▸ **EXERCISE INSTRUCTIONS**:
Search each line below for the word "AUDIO" and list those that contain it.

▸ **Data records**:
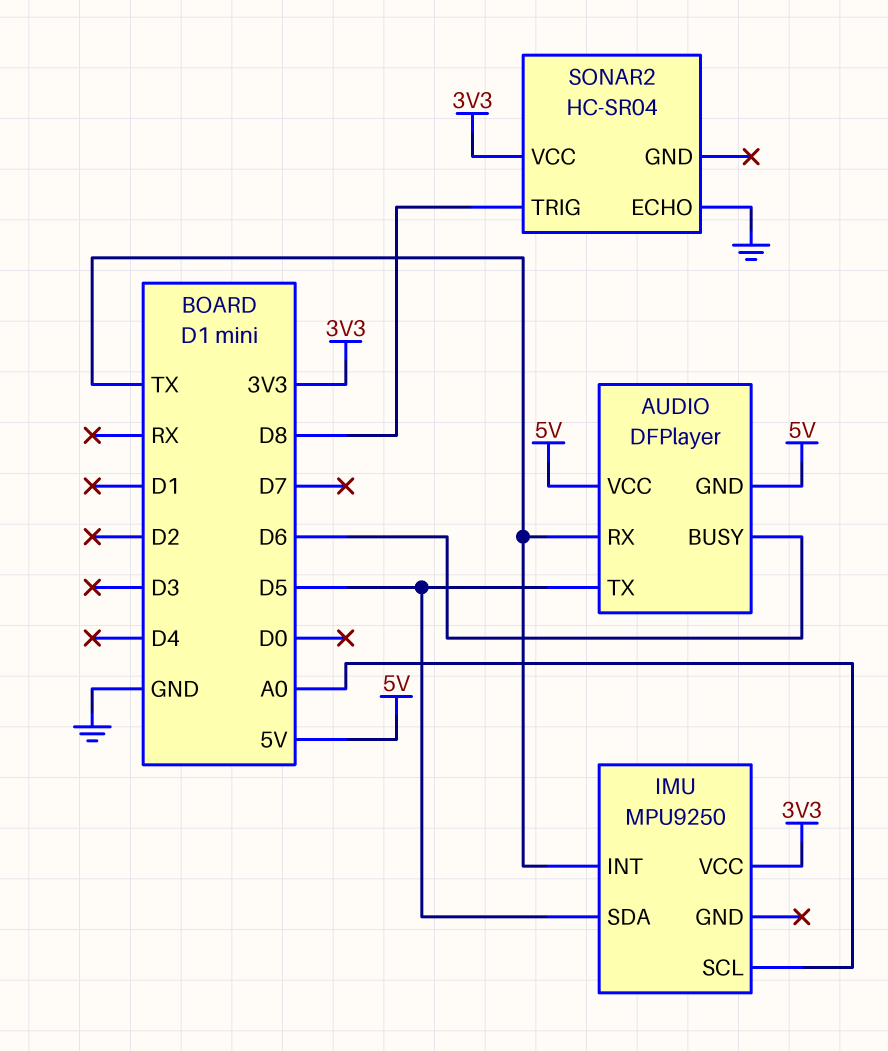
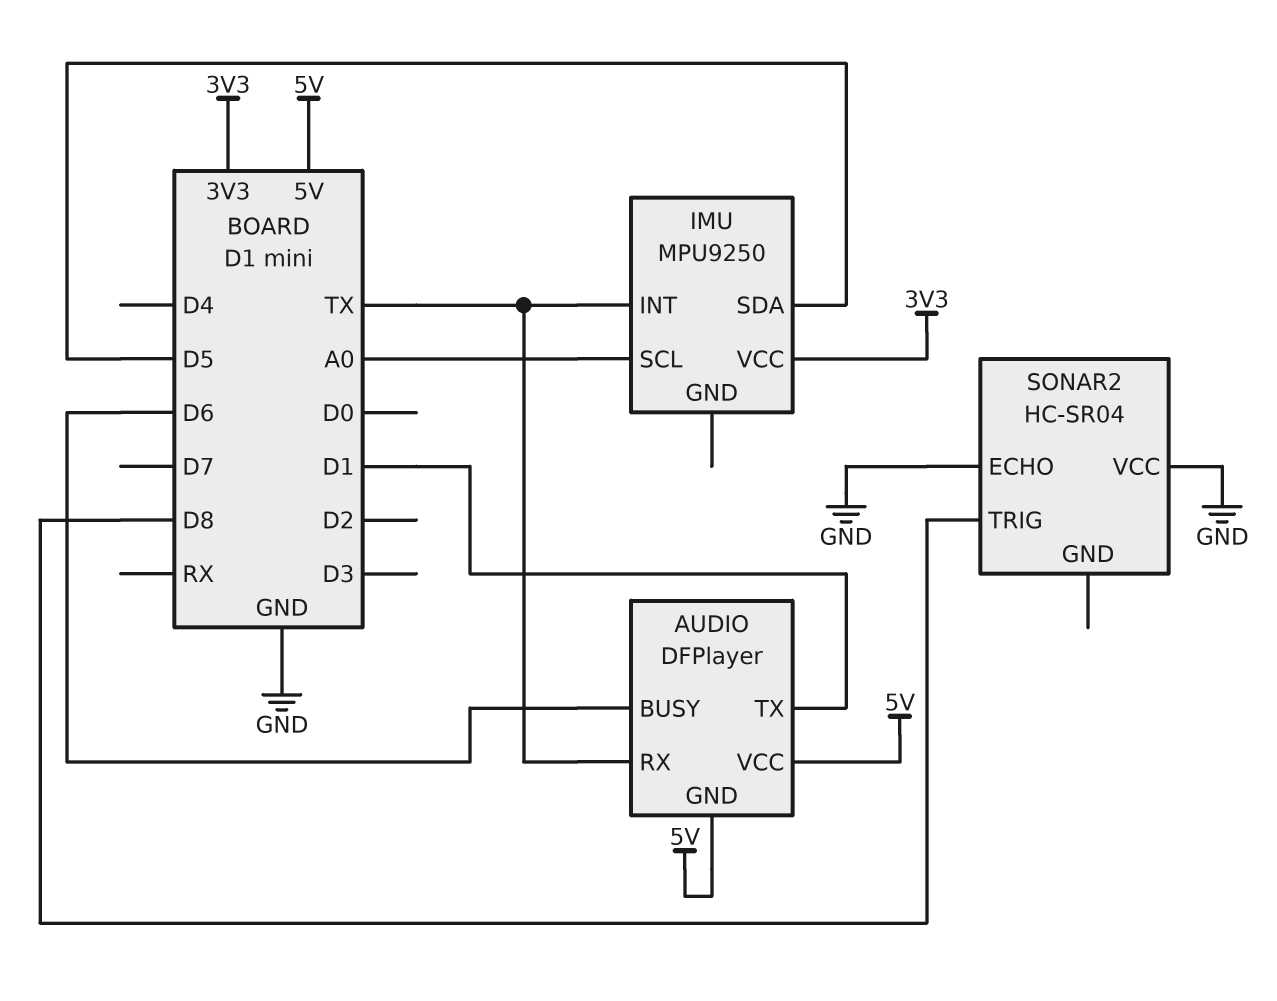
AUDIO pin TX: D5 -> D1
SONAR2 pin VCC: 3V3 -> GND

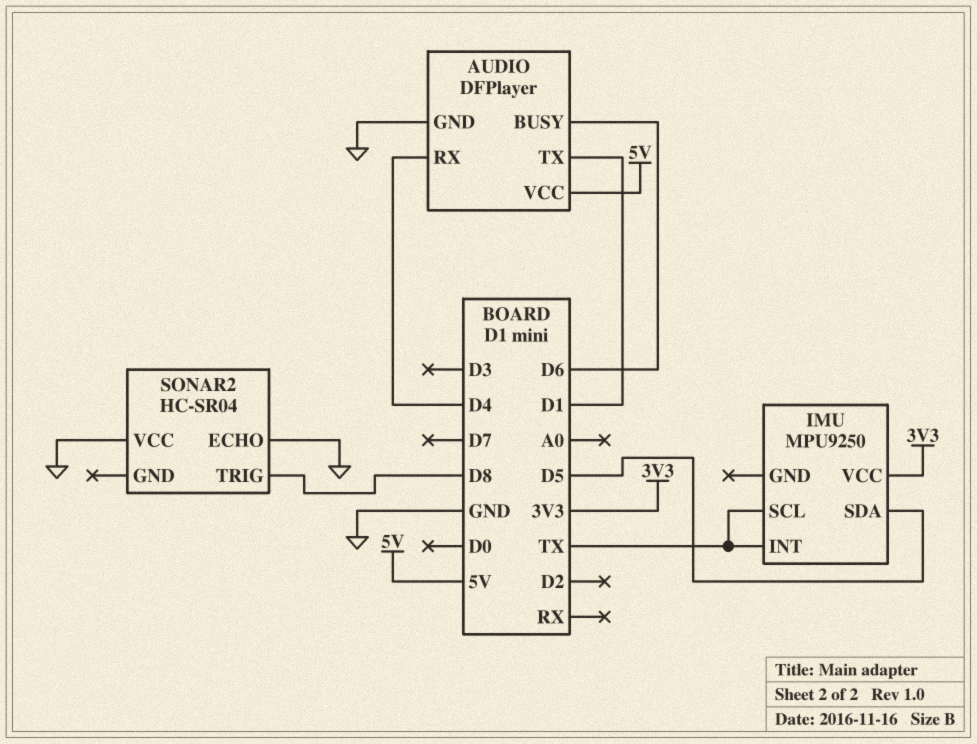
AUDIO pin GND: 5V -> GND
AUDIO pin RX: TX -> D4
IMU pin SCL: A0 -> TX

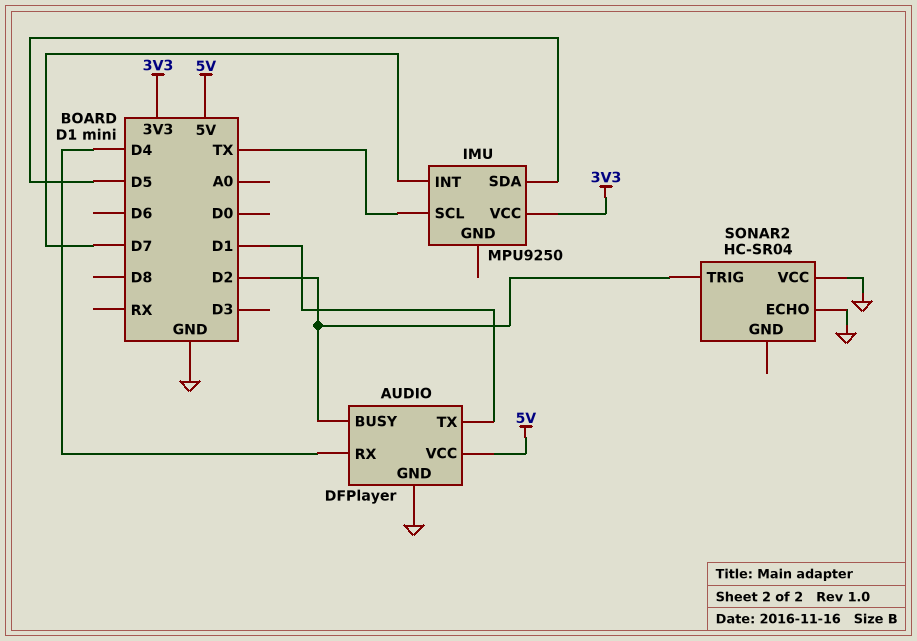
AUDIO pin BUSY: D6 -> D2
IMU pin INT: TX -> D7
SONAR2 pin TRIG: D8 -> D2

▸ **ANSWER BELOW**:
AUDIO pin TX: D5 -> D1
AUDIO pin GND: 5V -> GND
AUDIO pin RX: TX -> D4
AUDIO pin BUSY: D6 -> D2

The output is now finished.